**WORK ITEM:** Without the pictures, set down everything in the listing exactly.

****************************************

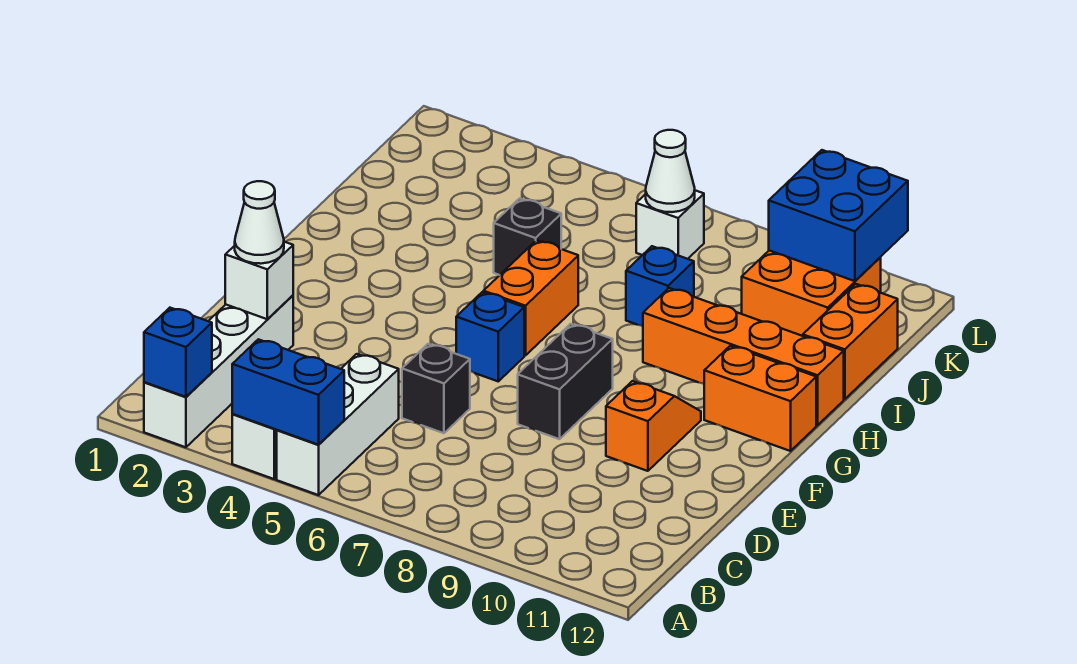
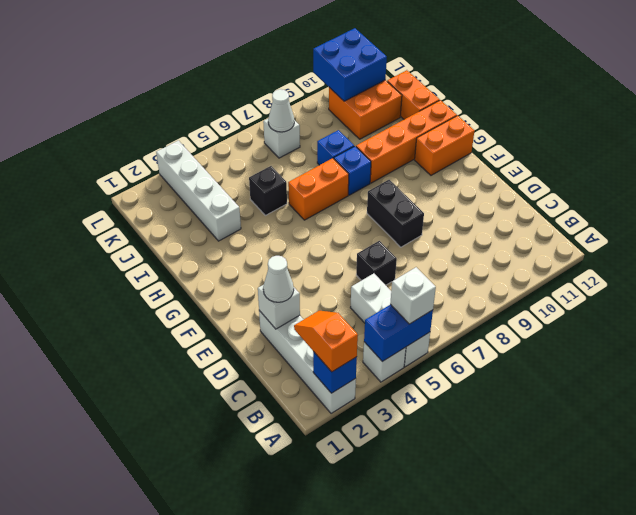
none -> white brick A5 level 3
orange slope E10:F10 level 1 top E -> orange slope A2:B2 level 3 top A
blue brick F6 level 1 -> blue brick H8 level 1
orange brick G6:H6 level 1 -> orange brick H6:H7 level 1
none -> white brick I3:L3 level 1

****************************************

**OUTPUT:**
none -> white brick A5 level 3
orange slope E10:F10 level 1 top E -> orange slope A2:B2 level 3 top A
blue brick F6 level 1 -> blue brick H8 level 1
orange brick G6:H6 level 1 -> orange brick H6:H7 level 1
none -> white brick I3:L3 level 1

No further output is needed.